**Directions**
Somewhere below are a line with "LIGHT3 pin OUT: A1 -> D13" and a later line with "DRIVER1: TB6612 -> L9110S". Output exactly those lines and all lines between them.

**Structured diff data**

○ ○ ○

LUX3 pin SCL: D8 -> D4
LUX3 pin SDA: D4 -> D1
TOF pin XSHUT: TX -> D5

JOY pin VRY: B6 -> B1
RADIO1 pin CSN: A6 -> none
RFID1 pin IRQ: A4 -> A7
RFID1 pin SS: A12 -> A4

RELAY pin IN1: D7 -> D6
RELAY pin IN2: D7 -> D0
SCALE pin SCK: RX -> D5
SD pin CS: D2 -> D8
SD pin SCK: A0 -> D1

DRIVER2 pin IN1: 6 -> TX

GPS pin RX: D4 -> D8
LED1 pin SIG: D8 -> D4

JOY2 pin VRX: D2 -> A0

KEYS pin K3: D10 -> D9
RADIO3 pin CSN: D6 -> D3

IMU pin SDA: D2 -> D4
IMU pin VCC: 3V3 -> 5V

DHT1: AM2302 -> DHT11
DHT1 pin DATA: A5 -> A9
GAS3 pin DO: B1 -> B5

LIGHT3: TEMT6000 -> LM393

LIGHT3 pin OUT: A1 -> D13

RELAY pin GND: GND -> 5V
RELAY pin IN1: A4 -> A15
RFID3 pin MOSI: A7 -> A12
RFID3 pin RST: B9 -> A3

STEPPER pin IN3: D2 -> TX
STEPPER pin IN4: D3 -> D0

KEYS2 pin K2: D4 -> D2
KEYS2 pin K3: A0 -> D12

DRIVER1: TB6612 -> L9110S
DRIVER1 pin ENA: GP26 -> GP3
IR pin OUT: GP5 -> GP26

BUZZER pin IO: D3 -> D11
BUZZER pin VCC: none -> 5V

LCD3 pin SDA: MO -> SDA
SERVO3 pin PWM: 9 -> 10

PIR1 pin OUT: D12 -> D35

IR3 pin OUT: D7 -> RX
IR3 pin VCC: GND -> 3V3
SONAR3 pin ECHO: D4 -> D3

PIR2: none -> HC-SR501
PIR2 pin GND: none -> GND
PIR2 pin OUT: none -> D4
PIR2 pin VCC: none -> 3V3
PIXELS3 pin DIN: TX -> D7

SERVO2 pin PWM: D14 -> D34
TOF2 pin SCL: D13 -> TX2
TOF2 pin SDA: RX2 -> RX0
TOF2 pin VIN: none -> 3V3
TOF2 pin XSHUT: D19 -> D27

○ ○ ○

**Exercise output**
LIGHT3 pin OUT: A1 -> D13

RELAY pin GND: GND -> 5V
RELAY pin IN1: A4 -> A15
RFID3 pin MOSI: A7 -> A12
RFID3 pin RST: B9 -> A3

STEPPER pin IN3: D2 -> TX
STEPPER pin IN4: D3 -> D0

KEYS2 pin K2: D4 -> D2
KEYS2 pin K3: A0 -> D12

DRIVER1: TB6612 -> L9110S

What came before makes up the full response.